_Work instructions_
All lines holding the string "capsule" should be copied from the data below.

**** Data listing ****

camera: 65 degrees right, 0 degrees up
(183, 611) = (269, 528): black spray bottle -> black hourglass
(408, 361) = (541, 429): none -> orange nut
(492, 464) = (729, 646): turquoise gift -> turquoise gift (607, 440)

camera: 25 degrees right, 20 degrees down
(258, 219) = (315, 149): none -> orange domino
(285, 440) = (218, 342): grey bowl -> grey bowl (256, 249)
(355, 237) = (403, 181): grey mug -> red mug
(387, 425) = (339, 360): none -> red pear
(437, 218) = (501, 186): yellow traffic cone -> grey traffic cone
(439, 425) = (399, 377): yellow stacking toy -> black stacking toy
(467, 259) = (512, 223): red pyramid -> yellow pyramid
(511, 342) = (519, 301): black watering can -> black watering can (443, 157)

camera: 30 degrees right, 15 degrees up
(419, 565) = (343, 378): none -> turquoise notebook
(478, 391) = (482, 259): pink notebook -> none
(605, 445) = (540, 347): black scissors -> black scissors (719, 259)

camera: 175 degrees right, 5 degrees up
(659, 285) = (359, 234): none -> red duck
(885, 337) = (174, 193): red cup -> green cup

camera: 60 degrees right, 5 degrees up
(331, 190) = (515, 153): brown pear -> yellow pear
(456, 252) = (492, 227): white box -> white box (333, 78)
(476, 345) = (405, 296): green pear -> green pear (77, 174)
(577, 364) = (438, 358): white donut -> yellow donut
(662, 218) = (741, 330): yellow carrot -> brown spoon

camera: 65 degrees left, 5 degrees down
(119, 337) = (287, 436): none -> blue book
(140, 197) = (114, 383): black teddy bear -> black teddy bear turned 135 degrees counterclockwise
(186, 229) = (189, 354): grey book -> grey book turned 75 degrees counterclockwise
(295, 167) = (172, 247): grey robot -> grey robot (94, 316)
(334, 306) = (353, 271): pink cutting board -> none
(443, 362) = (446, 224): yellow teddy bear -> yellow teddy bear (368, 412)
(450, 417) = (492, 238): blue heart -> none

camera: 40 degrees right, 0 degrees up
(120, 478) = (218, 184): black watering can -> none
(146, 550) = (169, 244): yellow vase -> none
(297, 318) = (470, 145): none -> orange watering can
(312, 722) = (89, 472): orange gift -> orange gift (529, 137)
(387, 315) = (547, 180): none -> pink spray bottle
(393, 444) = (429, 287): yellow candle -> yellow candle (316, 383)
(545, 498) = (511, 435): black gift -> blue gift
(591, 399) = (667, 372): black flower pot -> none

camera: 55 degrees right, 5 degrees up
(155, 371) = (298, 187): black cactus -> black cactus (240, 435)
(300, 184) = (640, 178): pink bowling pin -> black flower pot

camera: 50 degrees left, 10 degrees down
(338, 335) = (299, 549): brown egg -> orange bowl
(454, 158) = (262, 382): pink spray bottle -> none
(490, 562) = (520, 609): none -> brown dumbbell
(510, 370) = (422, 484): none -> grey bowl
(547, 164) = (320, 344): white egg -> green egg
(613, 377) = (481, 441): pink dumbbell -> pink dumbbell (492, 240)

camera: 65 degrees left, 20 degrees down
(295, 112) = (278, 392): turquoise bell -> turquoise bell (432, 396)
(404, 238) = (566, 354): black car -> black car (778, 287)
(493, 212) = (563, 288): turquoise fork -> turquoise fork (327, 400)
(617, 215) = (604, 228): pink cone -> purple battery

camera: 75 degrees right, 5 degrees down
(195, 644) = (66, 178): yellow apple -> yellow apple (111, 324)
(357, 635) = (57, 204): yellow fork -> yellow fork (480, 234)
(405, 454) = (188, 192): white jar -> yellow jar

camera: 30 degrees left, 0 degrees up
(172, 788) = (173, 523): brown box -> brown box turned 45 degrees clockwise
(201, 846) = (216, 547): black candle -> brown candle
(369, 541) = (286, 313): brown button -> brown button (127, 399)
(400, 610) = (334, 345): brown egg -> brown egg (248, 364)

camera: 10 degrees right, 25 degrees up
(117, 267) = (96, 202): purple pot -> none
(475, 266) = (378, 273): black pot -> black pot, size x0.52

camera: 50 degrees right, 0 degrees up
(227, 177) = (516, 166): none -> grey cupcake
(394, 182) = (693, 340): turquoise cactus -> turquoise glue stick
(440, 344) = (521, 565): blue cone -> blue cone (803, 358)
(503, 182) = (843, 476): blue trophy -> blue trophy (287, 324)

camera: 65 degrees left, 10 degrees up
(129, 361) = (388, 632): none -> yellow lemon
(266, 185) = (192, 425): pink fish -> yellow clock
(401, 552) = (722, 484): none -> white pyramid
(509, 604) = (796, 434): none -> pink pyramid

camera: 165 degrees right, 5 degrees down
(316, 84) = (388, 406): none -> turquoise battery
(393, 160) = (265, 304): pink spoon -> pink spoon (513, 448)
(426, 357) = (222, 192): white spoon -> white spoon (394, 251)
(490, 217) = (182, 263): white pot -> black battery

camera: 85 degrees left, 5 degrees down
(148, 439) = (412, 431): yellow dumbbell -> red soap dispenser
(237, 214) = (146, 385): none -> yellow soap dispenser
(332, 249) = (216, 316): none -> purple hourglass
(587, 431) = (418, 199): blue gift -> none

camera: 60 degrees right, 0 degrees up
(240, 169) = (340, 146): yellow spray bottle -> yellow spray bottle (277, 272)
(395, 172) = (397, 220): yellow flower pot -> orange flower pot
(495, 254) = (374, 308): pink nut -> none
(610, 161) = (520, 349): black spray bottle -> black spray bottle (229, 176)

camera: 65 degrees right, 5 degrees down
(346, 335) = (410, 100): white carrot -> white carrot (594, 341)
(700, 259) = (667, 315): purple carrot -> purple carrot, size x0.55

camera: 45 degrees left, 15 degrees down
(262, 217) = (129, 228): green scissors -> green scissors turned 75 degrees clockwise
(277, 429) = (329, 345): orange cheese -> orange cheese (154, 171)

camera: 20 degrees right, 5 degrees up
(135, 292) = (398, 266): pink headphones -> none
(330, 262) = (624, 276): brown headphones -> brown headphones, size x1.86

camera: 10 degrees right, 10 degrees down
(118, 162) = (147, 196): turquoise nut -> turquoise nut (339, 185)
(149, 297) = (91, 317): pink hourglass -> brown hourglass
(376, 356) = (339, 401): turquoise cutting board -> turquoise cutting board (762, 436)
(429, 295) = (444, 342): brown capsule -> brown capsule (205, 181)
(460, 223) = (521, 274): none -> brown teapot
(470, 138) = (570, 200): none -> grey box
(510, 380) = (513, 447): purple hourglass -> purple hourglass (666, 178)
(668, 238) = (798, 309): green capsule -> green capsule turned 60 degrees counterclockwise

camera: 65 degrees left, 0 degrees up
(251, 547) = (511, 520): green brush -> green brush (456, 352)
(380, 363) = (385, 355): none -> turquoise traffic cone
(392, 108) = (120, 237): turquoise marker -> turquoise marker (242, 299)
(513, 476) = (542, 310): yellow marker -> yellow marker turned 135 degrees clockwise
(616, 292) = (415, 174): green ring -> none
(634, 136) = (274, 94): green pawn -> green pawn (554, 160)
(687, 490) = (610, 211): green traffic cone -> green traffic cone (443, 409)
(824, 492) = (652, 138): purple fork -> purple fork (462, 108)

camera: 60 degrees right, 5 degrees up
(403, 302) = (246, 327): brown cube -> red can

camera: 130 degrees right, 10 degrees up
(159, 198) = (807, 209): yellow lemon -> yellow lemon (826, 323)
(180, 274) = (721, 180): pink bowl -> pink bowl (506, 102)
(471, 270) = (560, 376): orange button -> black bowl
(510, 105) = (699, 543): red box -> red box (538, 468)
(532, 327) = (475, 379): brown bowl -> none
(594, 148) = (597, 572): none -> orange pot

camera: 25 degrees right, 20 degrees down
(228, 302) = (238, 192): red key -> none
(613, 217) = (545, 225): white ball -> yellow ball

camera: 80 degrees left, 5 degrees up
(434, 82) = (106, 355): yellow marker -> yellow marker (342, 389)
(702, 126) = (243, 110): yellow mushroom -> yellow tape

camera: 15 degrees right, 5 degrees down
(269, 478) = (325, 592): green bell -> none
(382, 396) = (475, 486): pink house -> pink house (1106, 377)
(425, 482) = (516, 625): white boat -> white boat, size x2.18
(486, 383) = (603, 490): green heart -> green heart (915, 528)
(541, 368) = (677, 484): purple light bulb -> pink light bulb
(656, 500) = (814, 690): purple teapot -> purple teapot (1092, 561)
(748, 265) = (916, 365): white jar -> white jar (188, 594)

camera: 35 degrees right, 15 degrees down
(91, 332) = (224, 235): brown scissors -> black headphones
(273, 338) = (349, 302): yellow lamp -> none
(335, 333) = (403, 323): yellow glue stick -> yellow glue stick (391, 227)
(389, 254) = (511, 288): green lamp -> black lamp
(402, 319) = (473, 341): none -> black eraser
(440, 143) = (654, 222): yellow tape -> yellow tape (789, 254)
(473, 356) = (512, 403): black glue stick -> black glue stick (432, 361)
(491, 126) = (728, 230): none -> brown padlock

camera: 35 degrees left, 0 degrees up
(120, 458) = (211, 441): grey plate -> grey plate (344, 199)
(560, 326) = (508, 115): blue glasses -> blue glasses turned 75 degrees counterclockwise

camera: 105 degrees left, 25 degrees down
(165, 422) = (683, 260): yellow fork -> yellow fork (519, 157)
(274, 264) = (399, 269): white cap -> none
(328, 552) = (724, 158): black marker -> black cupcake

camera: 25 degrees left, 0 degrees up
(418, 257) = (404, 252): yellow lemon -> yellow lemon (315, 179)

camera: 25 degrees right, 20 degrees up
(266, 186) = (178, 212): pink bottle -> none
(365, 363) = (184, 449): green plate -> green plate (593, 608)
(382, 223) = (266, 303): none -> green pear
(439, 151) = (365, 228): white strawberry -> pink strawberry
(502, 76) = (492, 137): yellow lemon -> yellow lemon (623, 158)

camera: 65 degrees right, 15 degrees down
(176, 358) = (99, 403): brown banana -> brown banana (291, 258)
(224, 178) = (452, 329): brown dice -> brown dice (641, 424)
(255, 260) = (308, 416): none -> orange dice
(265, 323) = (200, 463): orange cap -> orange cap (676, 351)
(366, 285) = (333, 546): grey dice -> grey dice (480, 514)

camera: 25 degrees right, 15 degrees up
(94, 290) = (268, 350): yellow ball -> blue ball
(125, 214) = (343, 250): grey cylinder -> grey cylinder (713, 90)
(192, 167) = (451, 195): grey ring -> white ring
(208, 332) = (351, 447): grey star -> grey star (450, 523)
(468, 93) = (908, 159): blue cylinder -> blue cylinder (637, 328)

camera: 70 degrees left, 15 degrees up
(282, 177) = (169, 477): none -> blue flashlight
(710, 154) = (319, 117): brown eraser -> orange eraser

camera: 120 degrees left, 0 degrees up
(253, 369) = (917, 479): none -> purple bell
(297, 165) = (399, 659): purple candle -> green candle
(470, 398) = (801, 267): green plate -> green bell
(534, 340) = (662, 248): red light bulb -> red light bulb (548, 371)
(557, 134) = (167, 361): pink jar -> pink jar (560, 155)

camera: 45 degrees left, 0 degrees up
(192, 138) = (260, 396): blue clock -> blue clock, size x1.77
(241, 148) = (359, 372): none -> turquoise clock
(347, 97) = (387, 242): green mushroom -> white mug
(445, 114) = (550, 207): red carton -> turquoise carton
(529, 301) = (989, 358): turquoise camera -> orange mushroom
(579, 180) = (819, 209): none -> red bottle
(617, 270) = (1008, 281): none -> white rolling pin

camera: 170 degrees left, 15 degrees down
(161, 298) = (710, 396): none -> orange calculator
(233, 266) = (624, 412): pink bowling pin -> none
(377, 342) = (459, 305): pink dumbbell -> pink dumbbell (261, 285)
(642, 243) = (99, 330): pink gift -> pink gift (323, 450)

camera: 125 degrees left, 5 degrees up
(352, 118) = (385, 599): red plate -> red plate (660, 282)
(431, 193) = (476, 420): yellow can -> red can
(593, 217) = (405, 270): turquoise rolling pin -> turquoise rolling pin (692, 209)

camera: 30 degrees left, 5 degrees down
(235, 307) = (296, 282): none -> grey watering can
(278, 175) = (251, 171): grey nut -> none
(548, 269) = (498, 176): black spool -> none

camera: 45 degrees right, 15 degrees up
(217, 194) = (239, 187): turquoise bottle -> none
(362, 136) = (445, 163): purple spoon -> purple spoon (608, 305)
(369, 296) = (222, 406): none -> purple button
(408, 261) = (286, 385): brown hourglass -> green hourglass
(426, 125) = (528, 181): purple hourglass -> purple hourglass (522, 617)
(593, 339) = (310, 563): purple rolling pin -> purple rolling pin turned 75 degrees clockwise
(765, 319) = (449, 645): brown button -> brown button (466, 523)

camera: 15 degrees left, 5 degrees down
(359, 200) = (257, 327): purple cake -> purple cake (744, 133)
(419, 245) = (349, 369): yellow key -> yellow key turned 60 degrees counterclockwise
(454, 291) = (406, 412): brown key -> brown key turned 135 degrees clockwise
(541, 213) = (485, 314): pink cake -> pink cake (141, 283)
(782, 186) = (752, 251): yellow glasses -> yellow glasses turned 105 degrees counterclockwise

****

_Solution_
(429, 295) = (444, 342): brown capsule -> brown capsule (205, 181)
(668, 238) = (798, 309): green capsule -> green capsule turned 60 degrees counterclockwise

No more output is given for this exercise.